## Problem description
Please give the entries below again exactly, omitting every picture.

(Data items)
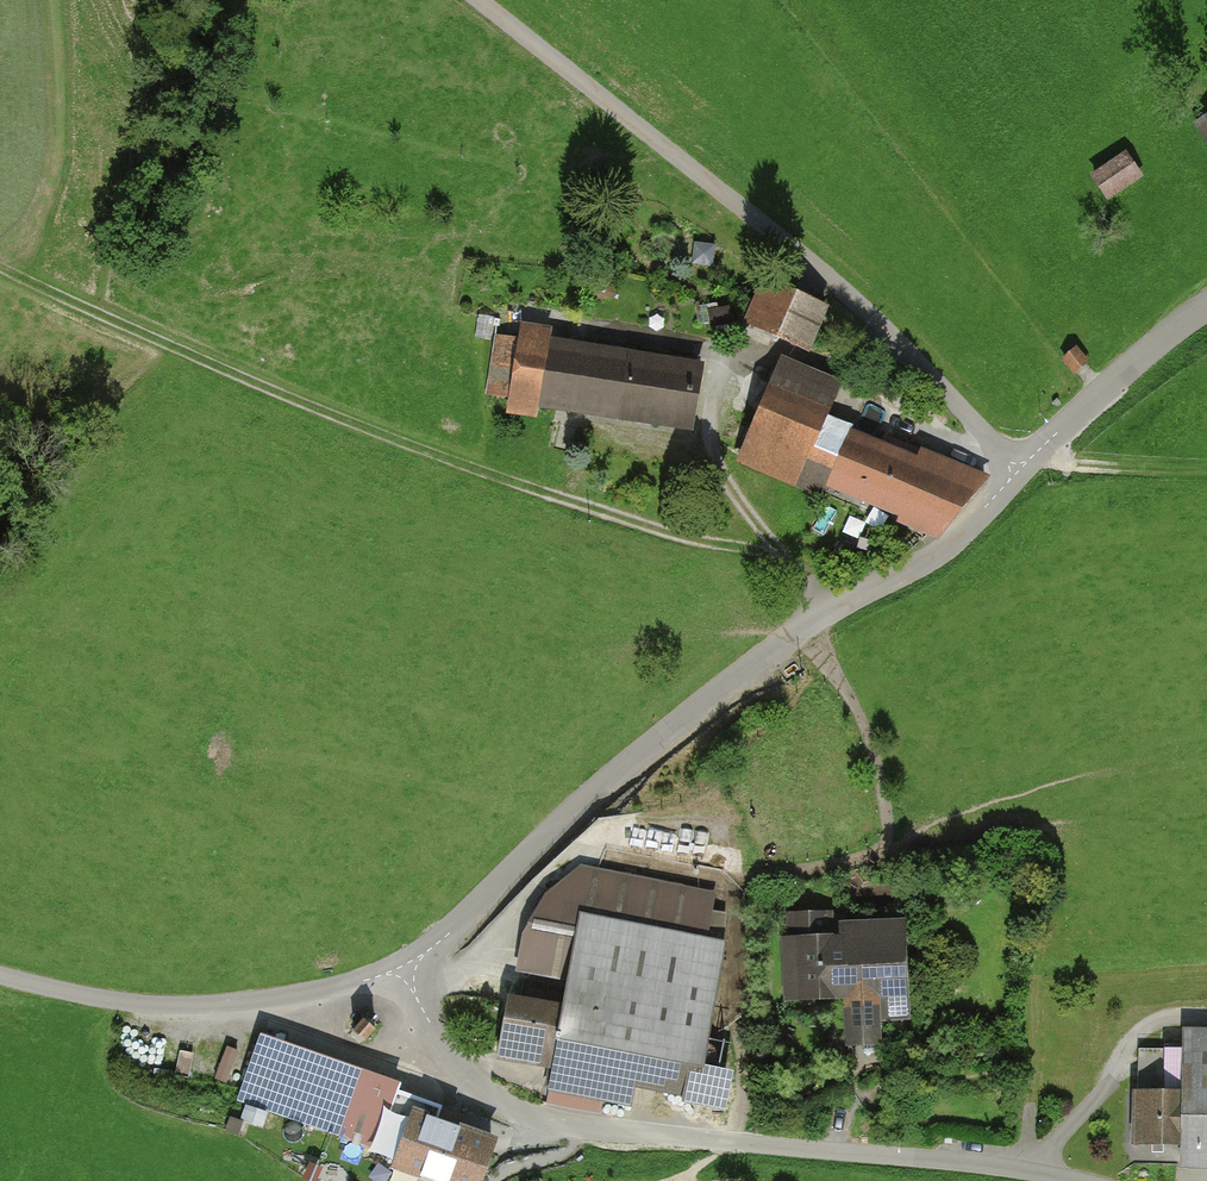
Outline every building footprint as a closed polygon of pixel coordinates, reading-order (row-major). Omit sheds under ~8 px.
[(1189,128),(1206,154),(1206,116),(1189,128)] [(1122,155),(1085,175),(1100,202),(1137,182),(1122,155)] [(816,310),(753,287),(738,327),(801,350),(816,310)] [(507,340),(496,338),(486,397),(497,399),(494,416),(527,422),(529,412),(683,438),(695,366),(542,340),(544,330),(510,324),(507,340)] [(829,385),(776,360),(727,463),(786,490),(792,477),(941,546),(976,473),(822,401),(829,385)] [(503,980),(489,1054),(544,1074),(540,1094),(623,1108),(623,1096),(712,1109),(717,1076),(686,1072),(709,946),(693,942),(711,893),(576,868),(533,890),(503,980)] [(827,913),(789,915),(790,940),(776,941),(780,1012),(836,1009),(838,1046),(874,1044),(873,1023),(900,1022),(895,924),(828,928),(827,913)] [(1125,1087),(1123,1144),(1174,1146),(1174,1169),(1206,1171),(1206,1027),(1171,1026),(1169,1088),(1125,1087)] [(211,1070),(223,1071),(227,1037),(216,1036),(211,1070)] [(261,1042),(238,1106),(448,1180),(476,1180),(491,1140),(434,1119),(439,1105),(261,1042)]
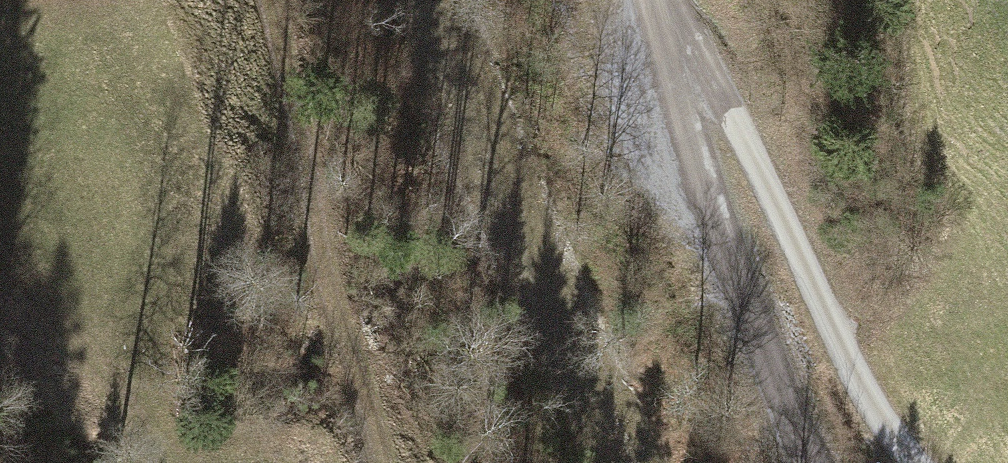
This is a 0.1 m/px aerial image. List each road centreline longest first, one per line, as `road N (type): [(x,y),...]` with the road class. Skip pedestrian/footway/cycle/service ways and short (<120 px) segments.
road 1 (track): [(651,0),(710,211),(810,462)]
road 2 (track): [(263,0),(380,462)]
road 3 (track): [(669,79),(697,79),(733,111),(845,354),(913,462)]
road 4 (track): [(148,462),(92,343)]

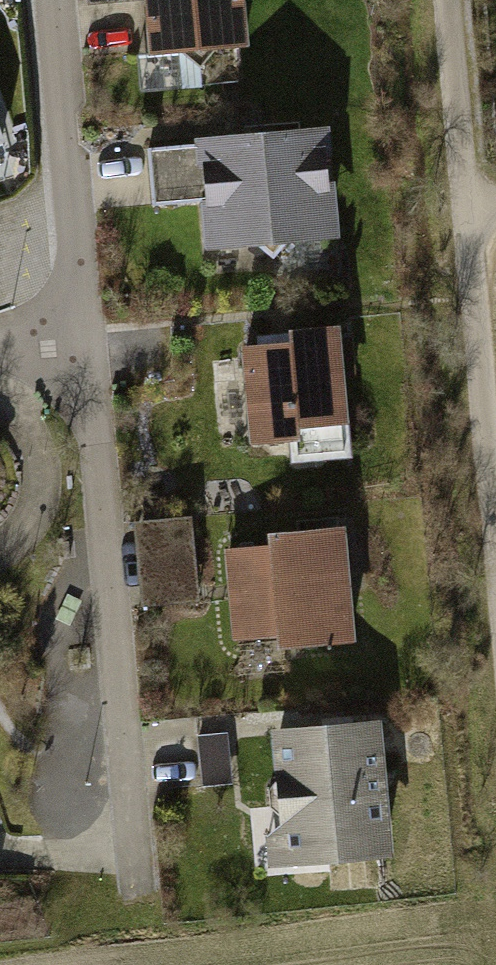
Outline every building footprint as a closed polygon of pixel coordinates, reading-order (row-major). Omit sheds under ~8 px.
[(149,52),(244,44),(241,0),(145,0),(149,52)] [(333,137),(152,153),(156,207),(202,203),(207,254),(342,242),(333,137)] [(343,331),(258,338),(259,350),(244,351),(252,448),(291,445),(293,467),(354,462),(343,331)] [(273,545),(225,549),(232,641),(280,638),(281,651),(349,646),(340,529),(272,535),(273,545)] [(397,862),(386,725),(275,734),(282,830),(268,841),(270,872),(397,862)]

## Written solution
Outline every building footprint as a closed polygon of pixel coordinates, reading-order (row-major). Omit sheds under ~8 px.
[(1189,128),(1206,154),(1206,116),(1189,128)] [(1122,155),(1085,175),(1100,202),(1137,182),(1122,155)] [(816,310),(753,287),(738,327),(801,350),(816,310)] [(507,340),(496,338),(486,397),(497,399),(494,416),(527,422),(529,412),(683,438),(695,366),(542,340),(544,330),(510,324),(507,340)] [(829,385),(776,360),(727,463),(786,490),(792,477),(941,546),(976,473),(822,401),(829,385)] [(503,980),(489,1054),(544,1074),(540,1094),(623,1108),(623,1096),(712,1109),(717,1076),(686,1072),(709,946),(693,942),(711,893),(576,868),(533,890),(503,980)] [(827,913),(789,915),(790,940),(776,941),(780,1012),(836,1009),(838,1046),(874,1044),(873,1023),(900,1022),(895,924),(828,928),(827,913)] [(1125,1087),(1123,1144),(1174,1146),(1174,1169),(1206,1171),(1206,1027),(1171,1026),(1169,1088),(1125,1087)] [(211,1070),(223,1071),(227,1037),(216,1036),(211,1070)] [(261,1042),(238,1106),(448,1180),(476,1180),(491,1140),(434,1119),(439,1105),(261,1042)]
This is a 0.1 m/px aerial image. List each road centreline longest first, one per line, as `road N (type): [(x,y),...]` with the road class. Skip pedestrian/footway/cycle/service ways and short (<120 px) segments.
road 1 (track): [(651,0),(710,211),(810,462)]
road 2 (track): [(263,0),(380,462)]
road 3 (track): [(669,79),(697,79),(733,111),(845,354),(913,462)]
road 4 (track): [(148,462),(92,343)]

Outline every building footprint as a closed polygon of pixel coordinates, reading-order (row-major). Omit sheds under ~8 px.
[(149,52),(244,44),(241,0),(145,0),(149,52)] [(333,137),(152,153),(156,207),(202,203),(207,254),(342,242),(333,137)] [(343,331),(258,338),(259,350),(244,351),(252,448),(291,445),(293,467),(354,462),(343,331)] [(273,545),(225,549),(232,641),(280,638),(281,651),(349,646),(340,529),(272,535),(273,545)] [(397,862),(386,725),(275,734),(282,830),(268,841),(270,872),(397,862)]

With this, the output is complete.